The data
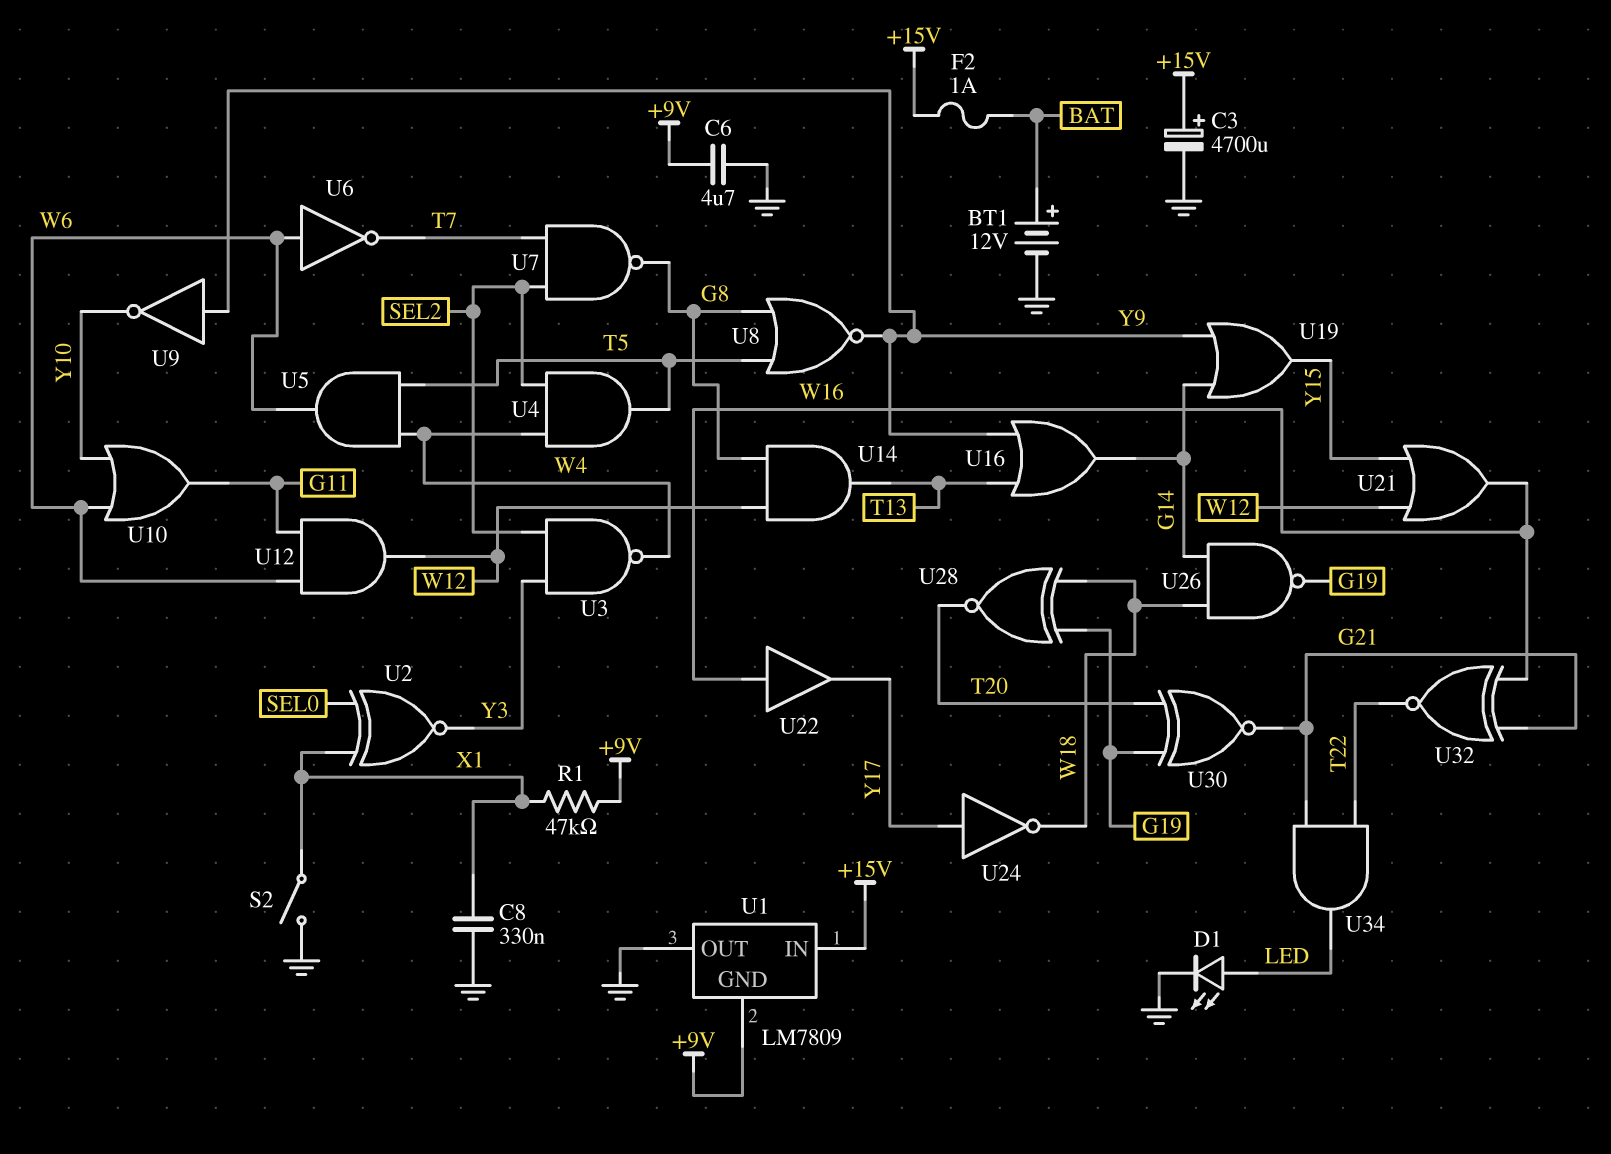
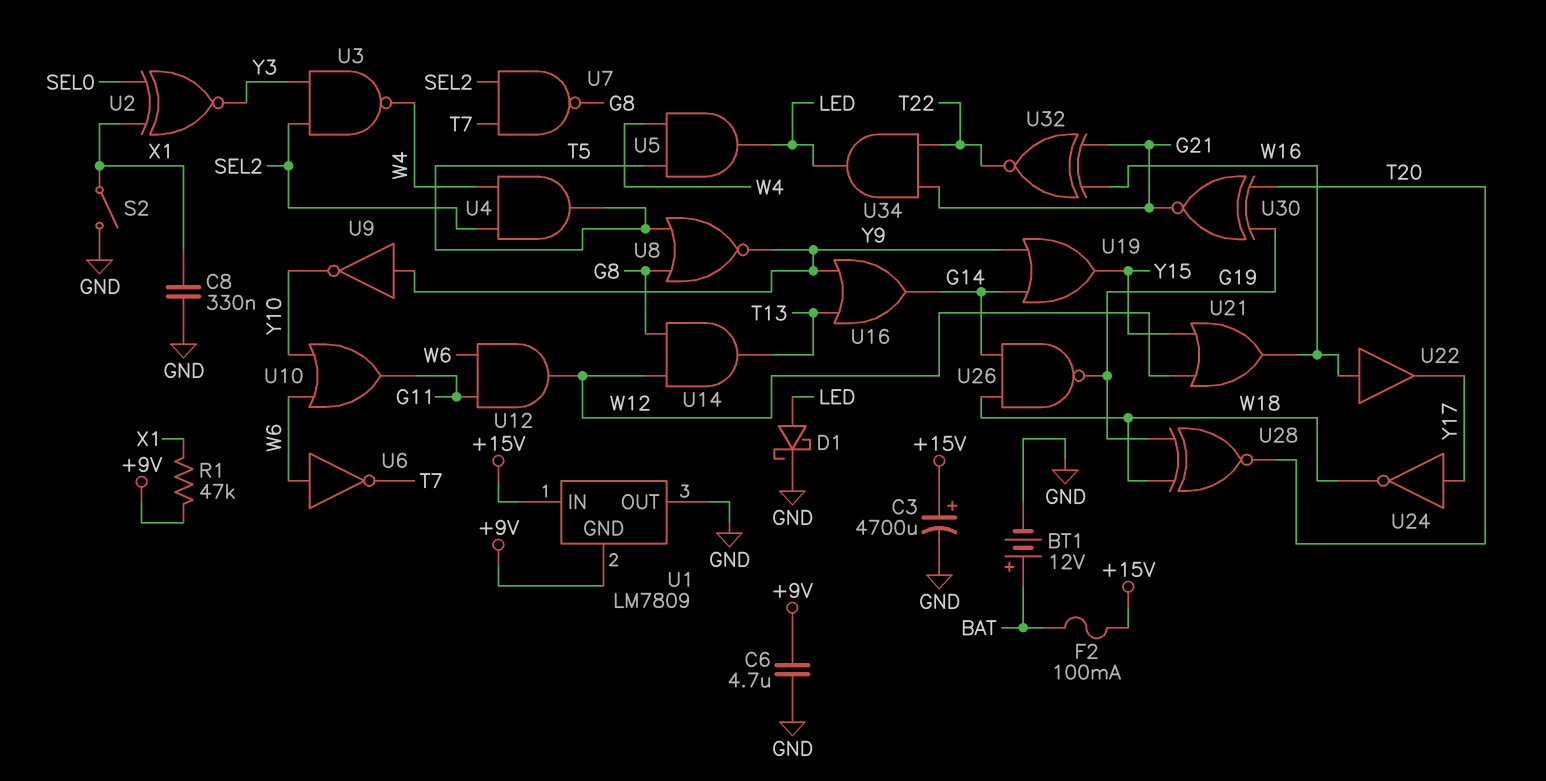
D1: LED (A LED, K GND) -> schottky (A LED, K GND)
F2: 1A (+15V, BAT) -> 100mA (+15V, BAT)
U5: AND (in T5, in W4, out W6) -> AND (in T5, in W4, out LED)

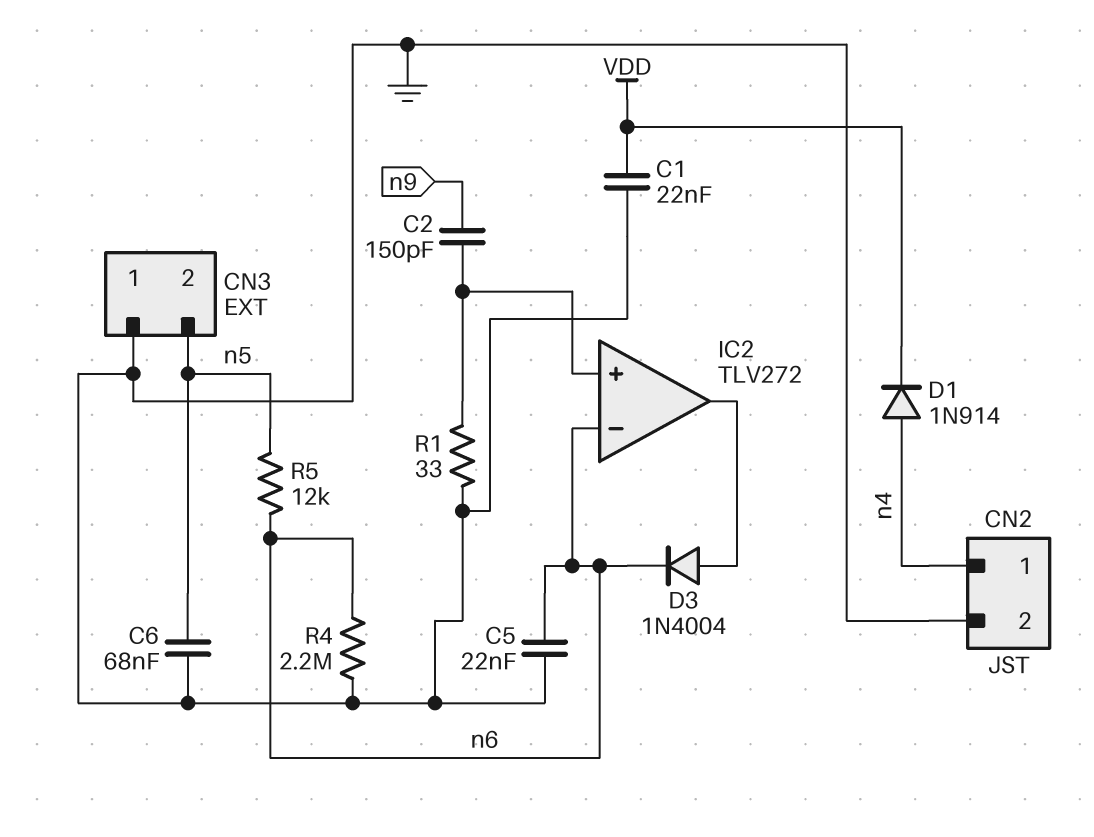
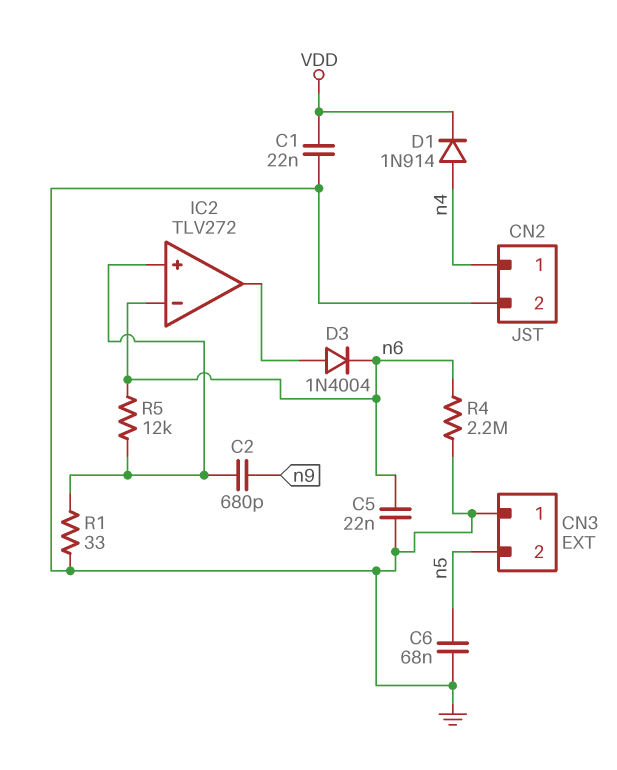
C2: 150pF (IC2/in+, n9) -> 680pF (IC2/in+, n9)
R5: 12k (n5, n6) -> 12k (IC2/in+, n6)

What the task requires
Give back the material word for word, leaving out its pictures.

Answer for the task
D1: LED (A LED, K GND) -> schottky (A LED, K GND)
F2: 1A (+15V, BAT) -> 100mA (+15V, BAT)
U5: AND (in T5, in W4, out W6) -> AND (in T5, in W4, out LED)

C2: 150pF (IC2/in+, n9) -> 680pF (IC2/in+, n9)
R5: 12k (n5, n6) -> 12k (IC2/in+, n6)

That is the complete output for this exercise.